• The task:
Give back the full listing, exactly as it is.

────

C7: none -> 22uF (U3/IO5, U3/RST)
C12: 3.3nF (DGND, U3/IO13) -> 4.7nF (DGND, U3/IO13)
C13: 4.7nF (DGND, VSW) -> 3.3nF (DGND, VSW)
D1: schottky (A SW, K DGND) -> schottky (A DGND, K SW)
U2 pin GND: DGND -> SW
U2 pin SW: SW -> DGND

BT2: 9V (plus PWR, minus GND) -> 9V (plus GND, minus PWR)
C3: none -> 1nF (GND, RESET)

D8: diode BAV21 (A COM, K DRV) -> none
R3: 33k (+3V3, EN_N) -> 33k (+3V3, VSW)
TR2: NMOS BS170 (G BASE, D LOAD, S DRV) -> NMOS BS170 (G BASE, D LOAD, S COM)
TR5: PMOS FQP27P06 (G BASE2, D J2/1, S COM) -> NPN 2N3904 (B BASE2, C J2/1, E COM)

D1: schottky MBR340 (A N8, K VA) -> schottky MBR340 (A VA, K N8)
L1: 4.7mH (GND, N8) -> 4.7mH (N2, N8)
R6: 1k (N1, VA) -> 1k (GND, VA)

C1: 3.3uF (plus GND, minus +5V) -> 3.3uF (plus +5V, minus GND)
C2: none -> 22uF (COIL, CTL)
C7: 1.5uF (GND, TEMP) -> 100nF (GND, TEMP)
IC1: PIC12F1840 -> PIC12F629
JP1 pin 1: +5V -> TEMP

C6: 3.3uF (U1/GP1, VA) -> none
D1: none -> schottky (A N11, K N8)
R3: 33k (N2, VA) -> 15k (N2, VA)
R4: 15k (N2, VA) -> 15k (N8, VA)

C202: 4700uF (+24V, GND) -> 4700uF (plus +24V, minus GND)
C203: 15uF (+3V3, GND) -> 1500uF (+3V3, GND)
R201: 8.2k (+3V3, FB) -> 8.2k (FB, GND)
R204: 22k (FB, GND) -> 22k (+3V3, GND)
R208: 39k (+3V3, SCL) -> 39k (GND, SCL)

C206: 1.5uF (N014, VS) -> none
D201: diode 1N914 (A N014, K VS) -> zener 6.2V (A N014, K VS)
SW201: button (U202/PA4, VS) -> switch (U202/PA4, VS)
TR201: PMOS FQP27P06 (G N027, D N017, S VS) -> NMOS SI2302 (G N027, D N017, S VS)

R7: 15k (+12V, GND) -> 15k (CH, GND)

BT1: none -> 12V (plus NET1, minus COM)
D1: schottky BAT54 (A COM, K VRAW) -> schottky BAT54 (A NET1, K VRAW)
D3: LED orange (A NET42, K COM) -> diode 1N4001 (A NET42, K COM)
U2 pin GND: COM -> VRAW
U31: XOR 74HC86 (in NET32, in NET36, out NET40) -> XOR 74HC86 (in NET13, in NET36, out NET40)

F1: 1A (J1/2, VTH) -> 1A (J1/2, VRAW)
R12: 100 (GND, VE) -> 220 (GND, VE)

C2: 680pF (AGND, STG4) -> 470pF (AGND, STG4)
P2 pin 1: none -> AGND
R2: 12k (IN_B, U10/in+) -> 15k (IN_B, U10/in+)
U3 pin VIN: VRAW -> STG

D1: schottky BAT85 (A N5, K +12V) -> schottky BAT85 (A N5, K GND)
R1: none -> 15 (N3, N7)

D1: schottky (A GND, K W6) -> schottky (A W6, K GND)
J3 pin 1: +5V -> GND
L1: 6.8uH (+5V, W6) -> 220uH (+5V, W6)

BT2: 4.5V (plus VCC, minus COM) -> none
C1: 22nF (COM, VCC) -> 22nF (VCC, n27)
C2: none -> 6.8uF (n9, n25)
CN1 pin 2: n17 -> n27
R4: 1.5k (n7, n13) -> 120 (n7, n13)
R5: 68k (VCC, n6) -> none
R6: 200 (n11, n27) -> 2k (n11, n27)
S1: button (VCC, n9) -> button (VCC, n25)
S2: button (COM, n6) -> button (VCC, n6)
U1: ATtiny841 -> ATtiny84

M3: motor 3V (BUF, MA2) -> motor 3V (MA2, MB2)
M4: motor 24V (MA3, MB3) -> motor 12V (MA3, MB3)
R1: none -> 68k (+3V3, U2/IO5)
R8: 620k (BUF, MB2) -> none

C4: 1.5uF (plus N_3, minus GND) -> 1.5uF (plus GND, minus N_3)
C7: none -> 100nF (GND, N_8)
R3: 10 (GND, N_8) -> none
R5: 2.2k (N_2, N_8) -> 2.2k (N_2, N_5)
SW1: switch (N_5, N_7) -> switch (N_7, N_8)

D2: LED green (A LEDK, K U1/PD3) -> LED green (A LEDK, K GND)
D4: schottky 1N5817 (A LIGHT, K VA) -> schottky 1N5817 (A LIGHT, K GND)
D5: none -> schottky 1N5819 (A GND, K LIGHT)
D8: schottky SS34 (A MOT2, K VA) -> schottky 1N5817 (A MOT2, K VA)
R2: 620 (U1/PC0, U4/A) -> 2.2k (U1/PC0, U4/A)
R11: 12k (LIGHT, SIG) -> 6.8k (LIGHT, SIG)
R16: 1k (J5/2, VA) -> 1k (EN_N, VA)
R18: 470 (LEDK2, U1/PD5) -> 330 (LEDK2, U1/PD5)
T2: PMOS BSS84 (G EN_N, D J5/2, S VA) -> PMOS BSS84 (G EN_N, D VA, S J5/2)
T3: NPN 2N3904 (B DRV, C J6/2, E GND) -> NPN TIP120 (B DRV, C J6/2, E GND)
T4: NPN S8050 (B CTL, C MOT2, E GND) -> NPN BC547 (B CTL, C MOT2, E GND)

────

• Response to this exercise:
C7: none -> 22uF (U3/IO5, U3/RST)
C12: 3.3nF (DGND, U3/IO13) -> 4.7nF (DGND, U3/IO13)
C13: 4.7nF (DGND, VSW) -> 3.3nF (DGND, VSW)
D1: schottky (A SW, K DGND) -> schottky (A DGND, K SW)
U2 pin GND: DGND -> SW
U2 pin SW: SW -> DGND

BT2: 9V (plus PWR, minus GND) -> 9V (plus GND, minus PWR)
C3: none -> 1nF (GND, RESET)

D8: diode BAV21 (A COM, K DRV) -> none
R3: 33k (+3V3, EN_N) -> 33k (+3V3, VSW)
TR2: NMOS BS170 (G BASE, D LOAD, S DRV) -> NMOS BS170 (G BASE, D LOAD, S COM)
TR5: PMOS FQP27P06 (G BASE2, D J2/1, S COM) -> NPN 2N3904 (B BASE2, C J2/1, E COM)

D1: schottky MBR340 (A N8, K VA) -> schottky MBR340 (A VA, K N8)
L1: 4.7mH (GND, N8) -> 4.7mH (N2, N8)
R6: 1k (N1, VA) -> 1k (GND, VA)

C1: 3.3uF (plus GND, minus +5V) -> 3.3uF (plus +5V, minus GND)
C2: none -> 22uF (COIL, CTL)
C7: 1.5uF (GND, TEMP) -> 100nF (GND, TEMP)
IC1: PIC12F1840 -> PIC12F629
JP1 pin 1: +5V -> TEMP

C6: 3.3uF (U1/GP1, VA) -> none
D1: none -> schottky (A N11, K N8)
R3: 33k (N2, VA) -> 15k (N2, VA)
R4: 15k (N2, VA) -> 15k (N8, VA)

C202: 4700uF (+24V, GND) -> 4700uF (plus +24V, minus GND)
C203: 15uF (+3V3, GND) -> 1500uF (+3V3, GND)
R201: 8.2k (+3V3, FB) -> 8.2k (FB, GND)
R204: 22k (FB, GND) -> 22k (+3V3, GND)
R208: 39k (+3V3, SCL) -> 39k (GND, SCL)

C206: 1.5uF (N014, VS) -> none
D201: diode 1N914 (A N014, K VS) -> zener 6.2V (A N014, K VS)
SW201: button (U202/PA4, VS) -> switch (U202/PA4, VS)
TR201: PMOS FQP27P06 (G N027, D N017, S VS) -> NMOS SI2302 (G N027, D N017, S VS)

R7: 15k (+12V, GND) -> 15k (CH, GND)

BT1: none -> 12V (plus NET1, minus COM)
D1: schottky BAT54 (A COM, K VRAW) -> schottky BAT54 (A NET1, K VRAW)
D3: LED orange (A NET42, K COM) -> diode 1N4001 (A NET42, K COM)
U2 pin GND: COM -> VRAW
U31: XOR 74HC86 (in NET32, in NET36, out NET40) -> XOR 74HC86 (in NET13, in NET36, out NET40)

F1: 1A (J1/2, VTH) -> 1A (J1/2, VRAW)
R12: 100 (GND, VE) -> 220 (GND, VE)

C2: 680pF (AGND, STG4) -> 470pF (AGND, STG4)
P2 pin 1: none -> AGND
R2: 12k (IN_B, U10/in+) -> 15k (IN_B, U10/in+)
U3 pin VIN: VRAW -> STG

D1: schottky BAT85 (A N5, K +12V) -> schottky BAT85 (A N5, K GND)
R1: none -> 15 (N3, N7)

D1: schottky (A GND, K W6) -> schottky (A W6, K GND)
J3 pin 1: +5V -> GND
L1: 6.8uH (+5V, W6) -> 220uH (+5V, W6)

BT2: 4.5V (plus VCC, minus COM) -> none
C1: 22nF (COM, VCC) -> 22nF (VCC, n27)
C2: none -> 6.8uF (n9, n25)
CN1 pin 2: n17 -> n27
R4: 1.5k (n7, n13) -> 120 (n7, n13)
R5: 68k (VCC, n6) -> none
R6: 200 (n11, n27) -> 2k (n11, n27)
S1: button (VCC, n9) -> button (VCC, n25)
S2: button (COM, n6) -> button (VCC, n6)
U1: ATtiny841 -> ATtiny84

M3: motor 3V (BUF, MA2) -> motor 3V (MA2, MB2)
M4: motor 24V (MA3, MB3) -> motor 12V (MA3, MB3)
R1: none -> 68k (+3V3, U2/IO5)
R8: 620k (BUF, MB2) -> none

C4: 1.5uF (plus N_3, minus GND) -> 1.5uF (plus GND, minus N_3)
C7: none -> 100nF (GND, N_8)
R3: 10 (GND, N_8) -> none
R5: 2.2k (N_2, N_8) -> 2.2k (N_2, N_5)
SW1: switch (N_5, N_7) -> switch (N_7, N_8)

D2: LED green (A LEDK, K U1/PD3) -> LED green (A LEDK, K GND)
D4: schottky 1N5817 (A LIGHT, K VA) -> schottky 1N5817 (A LIGHT, K GND)
D5: none -> schottky 1N5819 (A GND, K LIGHT)
D8: schottky SS34 (A MOT2, K VA) -> schottky 1N5817 (A MOT2, K VA)
R2: 620 (U1/PC0, U4/A) -> 2.2k (U1/PC0, U4/A)
R11: 12k (LIGHT, SIG) -> 6.8k (LIGHT, SIG)
R16: 1k (J5/2, VA) -> 1k (EN_N, VA)
R18: 470 (LEDK2, U1/PD5) -> 330 (LEDK2, U1/PD5)
T2: PMOS BSS84 (G EN_N, D J5/2, S VA) -> PMOS BSS84 (G EN_N, D VA, S J5/2)
T3: NPN 2N3904 (B DRV, C J6/2, E GND) -> NPN TIP120 (B DRV, C J6/2, E GND)
T4: NPN S8050 (B CTL, C MOT2, E GND) -> NPN BC547 (B CTL, C MOT2, E GND)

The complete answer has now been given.